TASK GOAL >> Where in the data below does the word "signals" appear? Copy every line that has it.

[Geospatial object detection data]
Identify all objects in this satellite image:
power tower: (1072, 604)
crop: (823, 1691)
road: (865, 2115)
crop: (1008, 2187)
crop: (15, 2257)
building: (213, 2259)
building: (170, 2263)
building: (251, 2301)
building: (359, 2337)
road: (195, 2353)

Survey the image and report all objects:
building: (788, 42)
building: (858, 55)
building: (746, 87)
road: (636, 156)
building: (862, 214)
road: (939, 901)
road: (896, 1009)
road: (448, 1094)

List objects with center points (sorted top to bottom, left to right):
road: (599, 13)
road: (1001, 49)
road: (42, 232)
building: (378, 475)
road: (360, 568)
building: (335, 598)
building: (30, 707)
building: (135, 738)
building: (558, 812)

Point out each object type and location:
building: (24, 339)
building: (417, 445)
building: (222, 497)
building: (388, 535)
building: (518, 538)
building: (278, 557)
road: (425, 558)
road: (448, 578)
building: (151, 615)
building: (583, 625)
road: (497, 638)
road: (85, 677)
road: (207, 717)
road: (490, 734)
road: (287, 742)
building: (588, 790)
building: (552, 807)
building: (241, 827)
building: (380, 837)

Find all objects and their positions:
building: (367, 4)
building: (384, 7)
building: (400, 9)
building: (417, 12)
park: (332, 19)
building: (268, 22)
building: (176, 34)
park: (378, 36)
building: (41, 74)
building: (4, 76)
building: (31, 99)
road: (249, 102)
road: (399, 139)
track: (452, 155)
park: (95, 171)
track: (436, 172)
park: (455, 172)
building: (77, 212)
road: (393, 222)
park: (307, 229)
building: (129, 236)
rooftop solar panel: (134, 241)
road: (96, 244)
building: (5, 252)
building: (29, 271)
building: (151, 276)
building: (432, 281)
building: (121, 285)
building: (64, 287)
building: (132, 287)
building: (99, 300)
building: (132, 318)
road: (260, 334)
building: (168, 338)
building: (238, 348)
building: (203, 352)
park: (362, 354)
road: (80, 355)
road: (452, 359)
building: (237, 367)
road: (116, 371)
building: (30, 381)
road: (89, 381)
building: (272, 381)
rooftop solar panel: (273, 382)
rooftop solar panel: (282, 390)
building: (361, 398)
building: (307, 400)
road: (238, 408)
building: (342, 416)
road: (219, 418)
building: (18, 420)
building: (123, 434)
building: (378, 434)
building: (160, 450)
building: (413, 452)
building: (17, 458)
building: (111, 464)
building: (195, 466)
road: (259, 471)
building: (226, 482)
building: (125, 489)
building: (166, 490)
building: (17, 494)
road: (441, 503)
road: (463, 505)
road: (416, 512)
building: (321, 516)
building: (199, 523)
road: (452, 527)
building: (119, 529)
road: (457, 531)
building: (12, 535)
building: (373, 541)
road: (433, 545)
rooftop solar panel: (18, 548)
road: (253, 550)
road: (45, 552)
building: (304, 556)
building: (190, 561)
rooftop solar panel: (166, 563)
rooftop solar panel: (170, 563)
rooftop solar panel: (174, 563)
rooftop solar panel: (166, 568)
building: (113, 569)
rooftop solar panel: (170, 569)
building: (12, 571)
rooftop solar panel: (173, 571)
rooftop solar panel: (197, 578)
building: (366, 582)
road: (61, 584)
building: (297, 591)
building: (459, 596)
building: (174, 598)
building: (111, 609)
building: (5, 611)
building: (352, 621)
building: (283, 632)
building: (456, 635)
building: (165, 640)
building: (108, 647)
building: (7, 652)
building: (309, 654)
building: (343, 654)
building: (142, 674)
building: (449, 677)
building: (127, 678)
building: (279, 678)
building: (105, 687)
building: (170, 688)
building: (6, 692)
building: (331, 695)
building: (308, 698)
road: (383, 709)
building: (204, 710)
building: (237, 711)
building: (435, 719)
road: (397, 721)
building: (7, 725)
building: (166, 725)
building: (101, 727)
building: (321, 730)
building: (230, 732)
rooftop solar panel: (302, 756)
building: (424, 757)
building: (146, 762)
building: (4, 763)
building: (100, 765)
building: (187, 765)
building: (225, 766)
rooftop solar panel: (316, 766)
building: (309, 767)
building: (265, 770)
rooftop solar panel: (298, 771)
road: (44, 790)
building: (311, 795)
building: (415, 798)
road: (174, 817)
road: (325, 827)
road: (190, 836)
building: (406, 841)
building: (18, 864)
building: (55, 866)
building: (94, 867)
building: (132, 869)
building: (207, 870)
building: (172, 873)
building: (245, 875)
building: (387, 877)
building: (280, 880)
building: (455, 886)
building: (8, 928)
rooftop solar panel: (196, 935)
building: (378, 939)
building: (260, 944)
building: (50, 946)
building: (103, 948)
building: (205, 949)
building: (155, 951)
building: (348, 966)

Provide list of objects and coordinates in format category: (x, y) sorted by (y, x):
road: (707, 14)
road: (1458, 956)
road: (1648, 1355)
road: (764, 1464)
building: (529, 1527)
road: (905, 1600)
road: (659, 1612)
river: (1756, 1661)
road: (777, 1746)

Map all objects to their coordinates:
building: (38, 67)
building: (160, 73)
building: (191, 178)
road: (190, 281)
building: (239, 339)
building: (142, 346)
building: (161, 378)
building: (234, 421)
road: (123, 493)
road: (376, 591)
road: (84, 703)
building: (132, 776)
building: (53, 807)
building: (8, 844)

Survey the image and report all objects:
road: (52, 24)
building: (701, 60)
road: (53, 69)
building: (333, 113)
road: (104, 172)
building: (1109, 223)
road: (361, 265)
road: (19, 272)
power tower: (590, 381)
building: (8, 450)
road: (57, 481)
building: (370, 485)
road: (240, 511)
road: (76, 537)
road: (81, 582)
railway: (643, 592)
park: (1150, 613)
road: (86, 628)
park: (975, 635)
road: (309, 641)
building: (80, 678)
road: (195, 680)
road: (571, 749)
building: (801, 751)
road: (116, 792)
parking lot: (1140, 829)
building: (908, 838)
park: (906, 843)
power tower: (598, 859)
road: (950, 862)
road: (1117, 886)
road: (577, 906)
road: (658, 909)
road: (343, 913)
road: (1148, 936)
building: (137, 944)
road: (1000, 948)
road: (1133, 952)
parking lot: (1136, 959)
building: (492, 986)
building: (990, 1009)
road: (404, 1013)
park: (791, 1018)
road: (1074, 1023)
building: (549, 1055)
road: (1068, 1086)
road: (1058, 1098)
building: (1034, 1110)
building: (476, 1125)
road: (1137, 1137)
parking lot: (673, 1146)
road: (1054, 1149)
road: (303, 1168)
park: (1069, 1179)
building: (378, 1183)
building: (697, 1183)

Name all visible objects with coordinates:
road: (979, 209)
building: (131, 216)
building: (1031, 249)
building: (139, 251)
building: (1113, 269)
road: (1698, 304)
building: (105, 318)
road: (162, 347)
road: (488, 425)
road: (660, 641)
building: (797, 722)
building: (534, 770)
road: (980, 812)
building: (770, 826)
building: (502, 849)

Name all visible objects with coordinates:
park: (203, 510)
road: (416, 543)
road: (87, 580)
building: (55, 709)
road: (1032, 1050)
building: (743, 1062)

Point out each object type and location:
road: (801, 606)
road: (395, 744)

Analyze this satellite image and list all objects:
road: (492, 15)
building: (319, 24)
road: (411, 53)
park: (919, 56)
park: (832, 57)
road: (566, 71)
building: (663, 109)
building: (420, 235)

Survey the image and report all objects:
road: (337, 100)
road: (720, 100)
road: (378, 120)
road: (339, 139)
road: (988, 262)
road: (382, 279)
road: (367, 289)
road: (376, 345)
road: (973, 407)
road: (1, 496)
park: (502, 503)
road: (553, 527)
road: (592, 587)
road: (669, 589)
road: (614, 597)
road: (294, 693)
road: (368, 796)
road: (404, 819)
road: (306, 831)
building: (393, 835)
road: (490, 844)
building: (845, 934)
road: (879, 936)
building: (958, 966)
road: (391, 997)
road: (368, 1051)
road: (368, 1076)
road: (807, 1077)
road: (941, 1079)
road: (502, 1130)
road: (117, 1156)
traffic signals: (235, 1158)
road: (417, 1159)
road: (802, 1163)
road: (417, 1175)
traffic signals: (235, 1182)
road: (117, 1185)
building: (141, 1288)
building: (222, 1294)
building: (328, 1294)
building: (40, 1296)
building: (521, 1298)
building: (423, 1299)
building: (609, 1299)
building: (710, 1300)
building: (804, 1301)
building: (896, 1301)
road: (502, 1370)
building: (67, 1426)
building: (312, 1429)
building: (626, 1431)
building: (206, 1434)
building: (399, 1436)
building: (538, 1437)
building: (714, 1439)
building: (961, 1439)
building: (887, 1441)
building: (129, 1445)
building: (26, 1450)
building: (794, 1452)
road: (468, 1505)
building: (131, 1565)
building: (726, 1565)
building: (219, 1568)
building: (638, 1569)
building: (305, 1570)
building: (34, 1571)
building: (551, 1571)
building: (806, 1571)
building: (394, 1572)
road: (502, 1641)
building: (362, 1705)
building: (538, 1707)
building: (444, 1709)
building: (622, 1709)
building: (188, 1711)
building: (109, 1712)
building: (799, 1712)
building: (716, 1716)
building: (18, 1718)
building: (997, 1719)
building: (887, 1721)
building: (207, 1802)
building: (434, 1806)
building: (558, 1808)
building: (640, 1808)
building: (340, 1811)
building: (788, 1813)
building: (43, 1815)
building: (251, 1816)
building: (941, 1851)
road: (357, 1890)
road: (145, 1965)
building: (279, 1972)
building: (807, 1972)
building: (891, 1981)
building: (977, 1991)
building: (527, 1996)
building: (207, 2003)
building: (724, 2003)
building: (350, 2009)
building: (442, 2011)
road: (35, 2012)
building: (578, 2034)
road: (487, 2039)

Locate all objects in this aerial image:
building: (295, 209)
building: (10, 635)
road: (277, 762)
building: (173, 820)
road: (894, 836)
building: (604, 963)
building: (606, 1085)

TASK RESPONSE >>
traffic signals: (235, 1158)
traffic signals: (235, 1182)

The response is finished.